Before copying, remove every picture, and then repeat all entries below precisely as written.

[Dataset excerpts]
————————
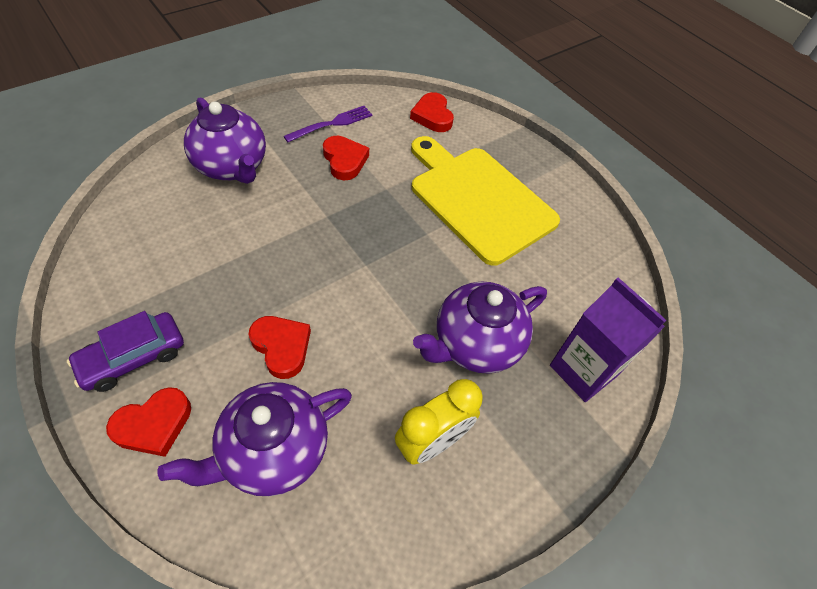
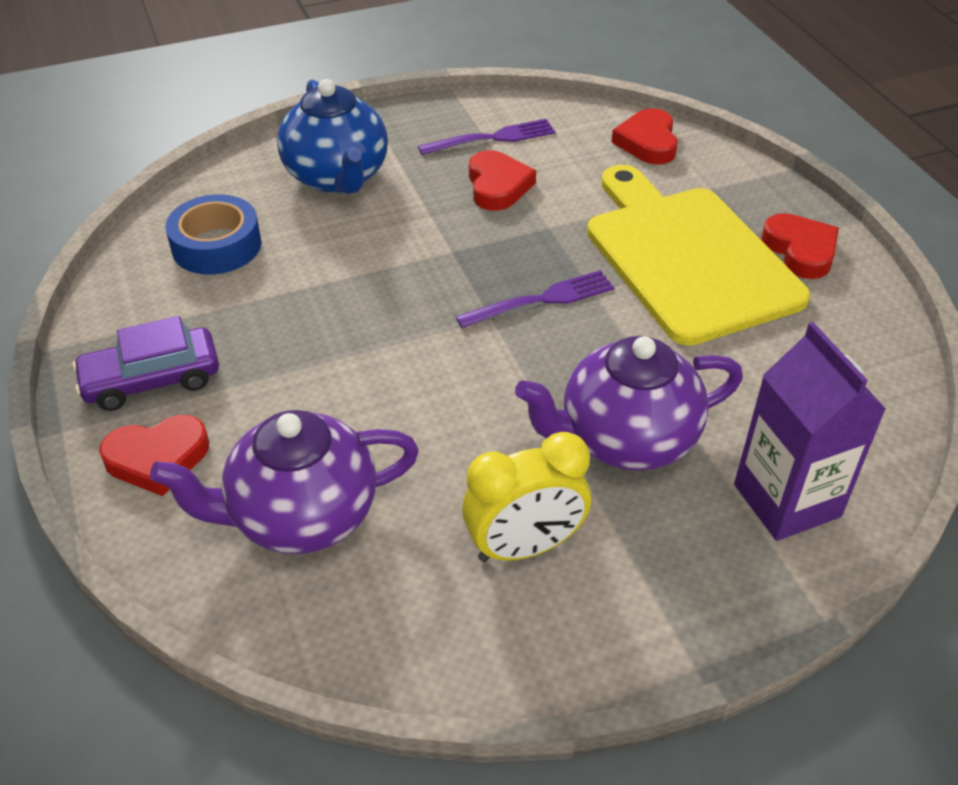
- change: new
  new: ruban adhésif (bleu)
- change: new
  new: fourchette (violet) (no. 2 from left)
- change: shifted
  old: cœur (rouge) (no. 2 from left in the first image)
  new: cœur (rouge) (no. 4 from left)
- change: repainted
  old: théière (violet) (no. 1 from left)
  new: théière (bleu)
————————
RESULT BELOW:
- change: new
  new: ruban adhésif (bleu)
- change: new
  new: fourchette (violet) (no. 2 from left)
- change: shifted
  old: cœur (rouge) (no. 2 from left in the first image)
  new: cœur (rouge) (no. 4 from left)
- change: repainted
  old: théière (violet) (no. 1 from left)
  new: théière (bleu)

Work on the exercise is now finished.